Prompt -
Only the lines with "white" in the entries below belong in the answer; please copy them.

^^^^^^^^^^^^^^^^

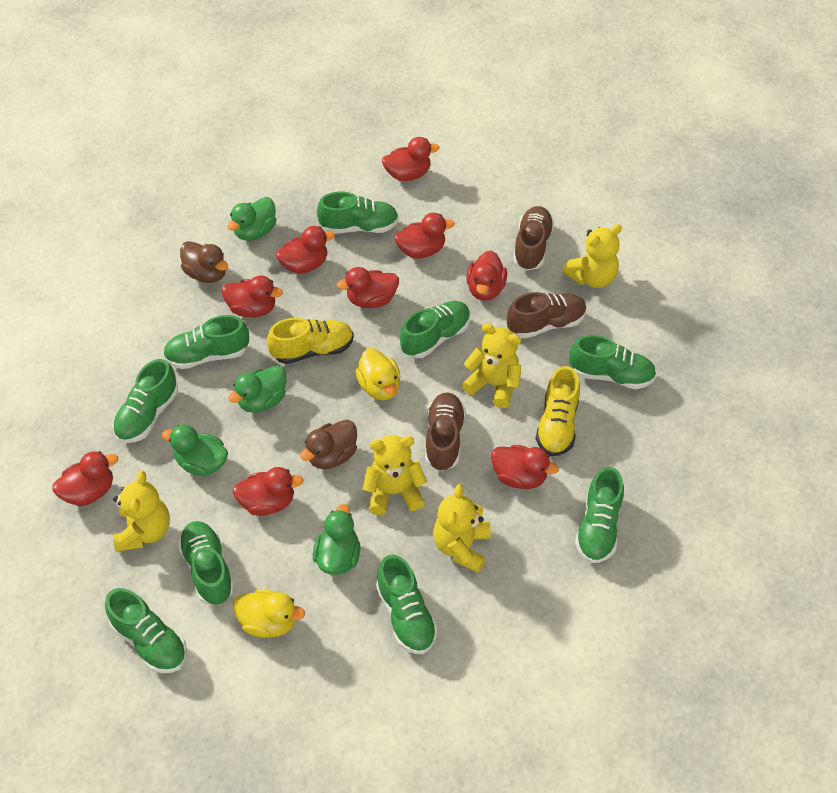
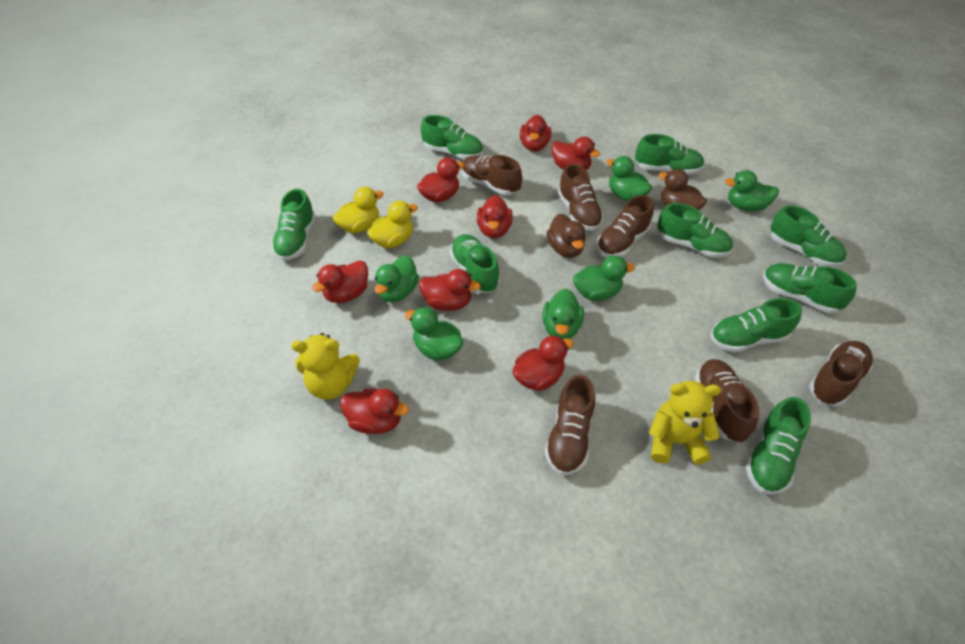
brown shoe: 3 -> 6
green duck: 4 -> 6
red duck: 9 -> 8
yellow shoe: 2 -> 0
yellow teddy bear: 5 -> 2

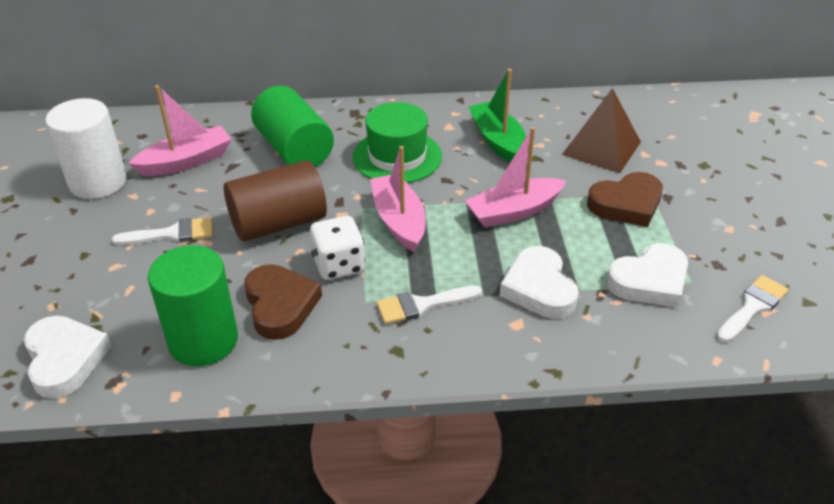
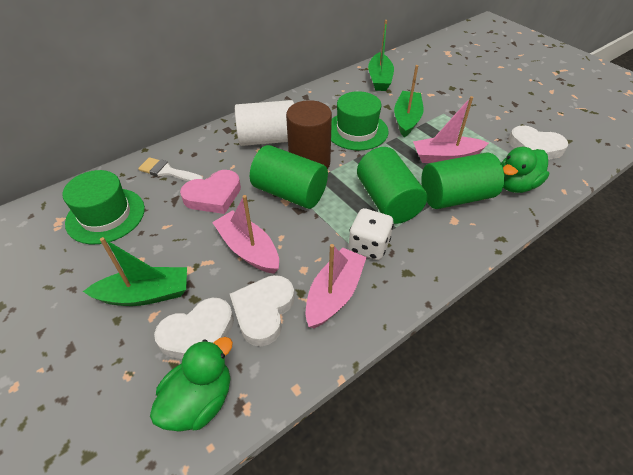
brown heart: 2 -> 0
brown pyramid: 1 -> 0
green boat: 1 -> 3
green cylinder: 2 -> 3
green duck: 0 -> 2
green hat: 1 -> 2
pink heart: 0 -> 1
white brush: 3 -> 1

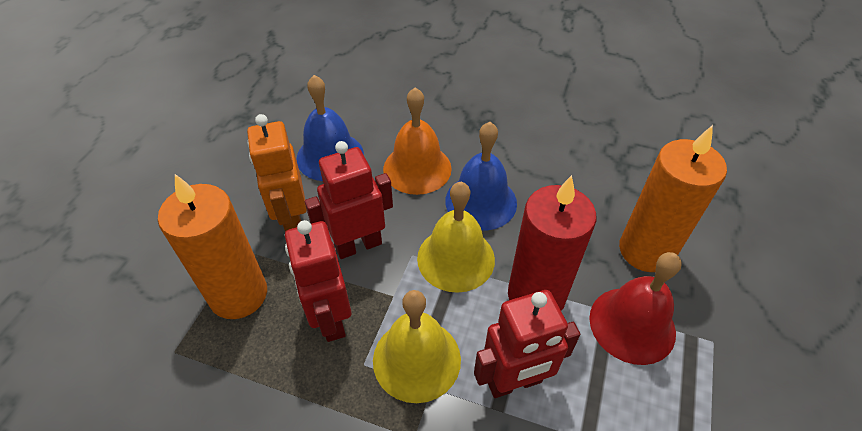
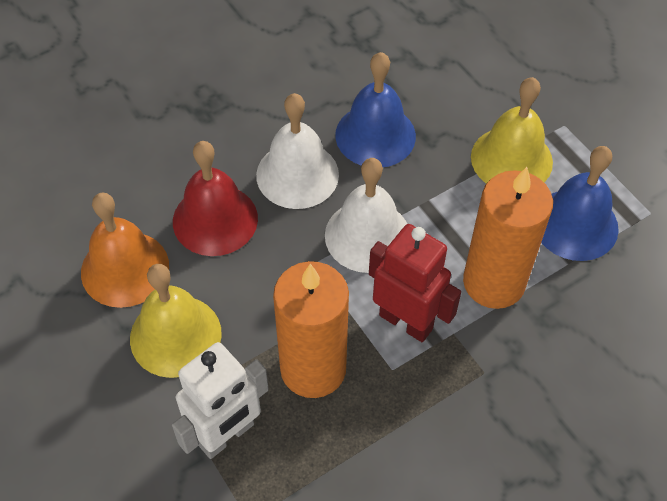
orange robot: 1 -> 0
red candle: 1 -> 0
red robot: 3 -> 1
white bell: 0 -> 2
white robot: 0 -> 1

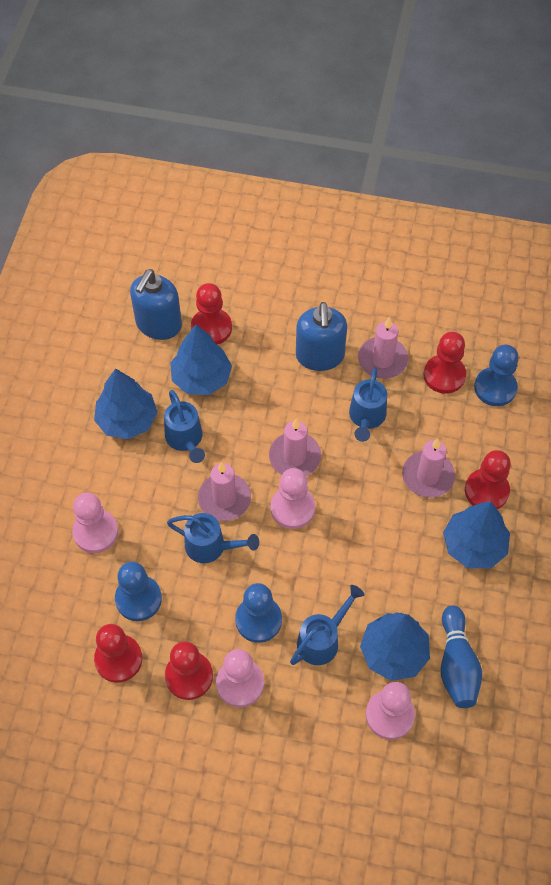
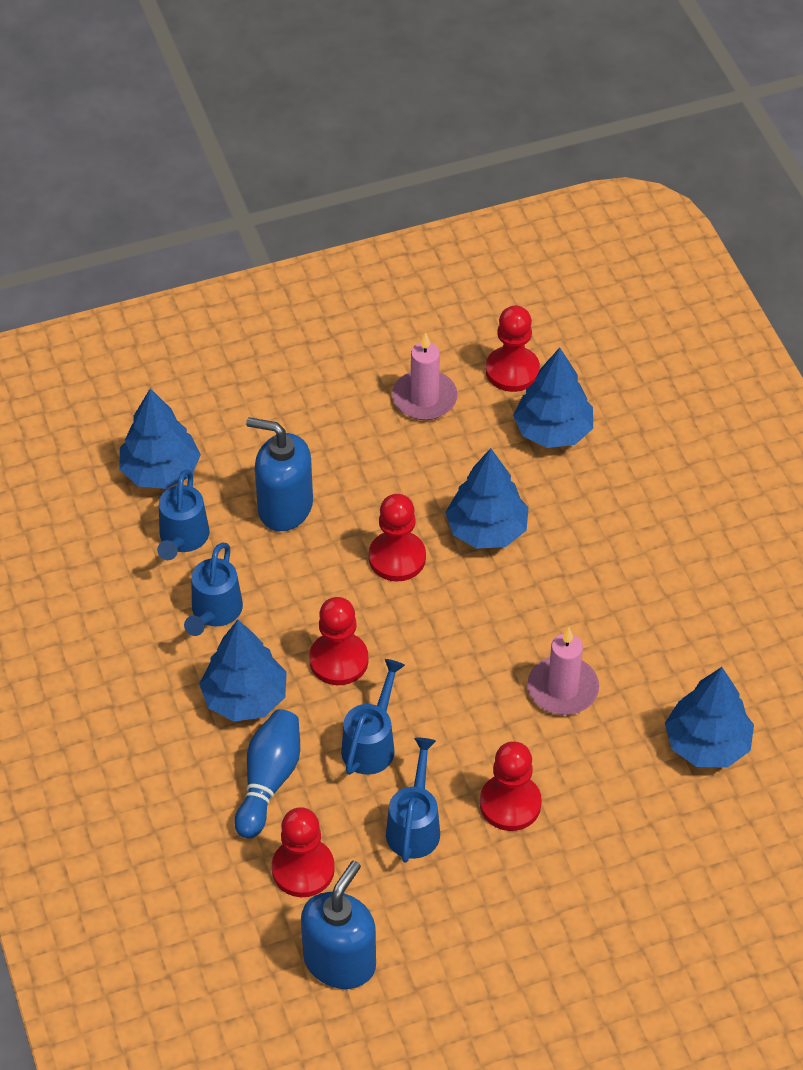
blue pawn: 3 -> 0
blue tree: 4 -> 5
pink candle: 4 -> 2
pink pawn: 4 -> 0

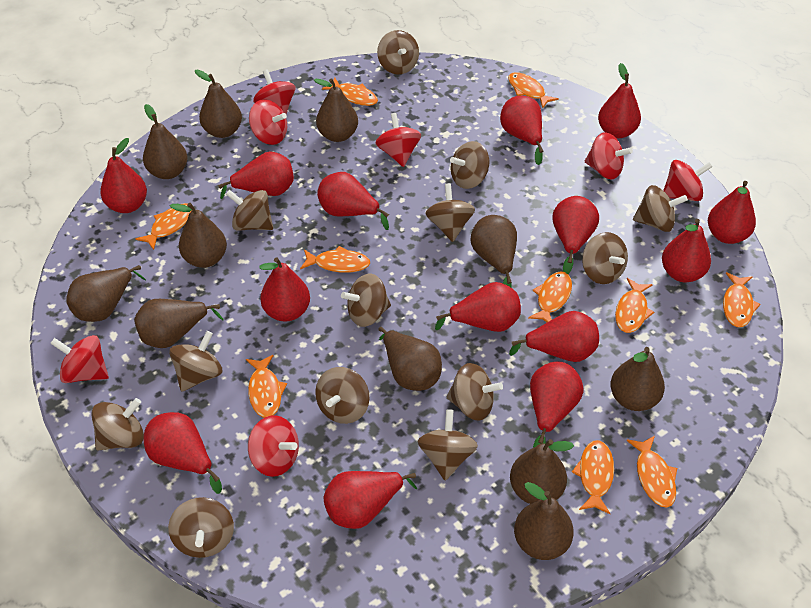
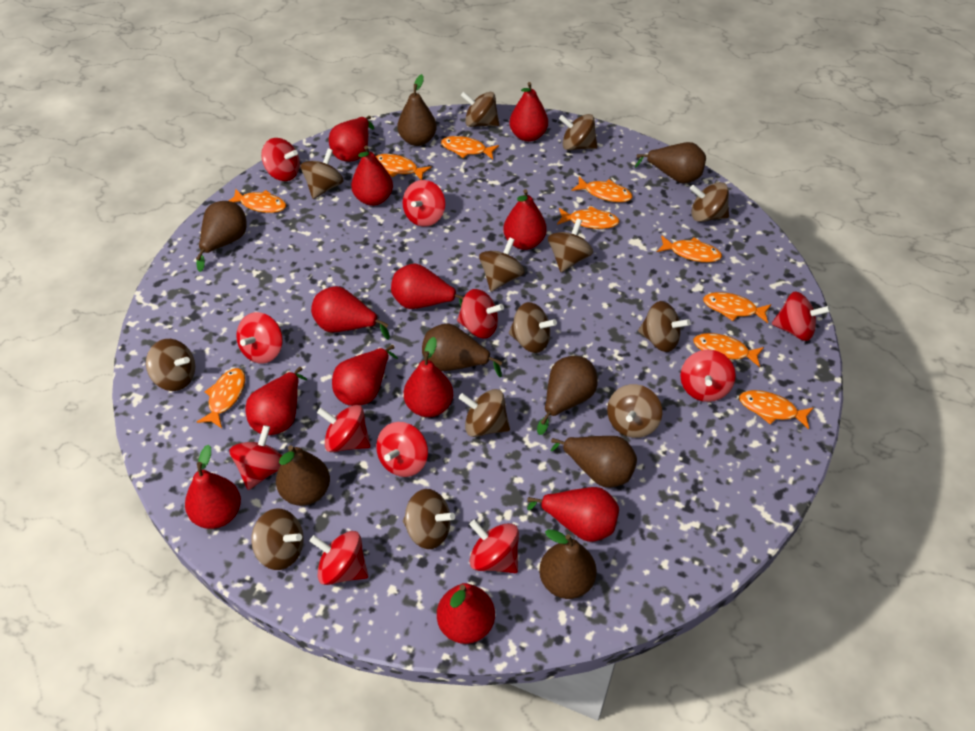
brown pear: 11 -> 8
red pear: 14 -> 12
red spinning top: 7 -> 11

^^^^^^^^^^^^^^^^

Answer to this exercise -
white brush: 3 -> 1
white bell: 0 -> 2
white robot: 0 -> 1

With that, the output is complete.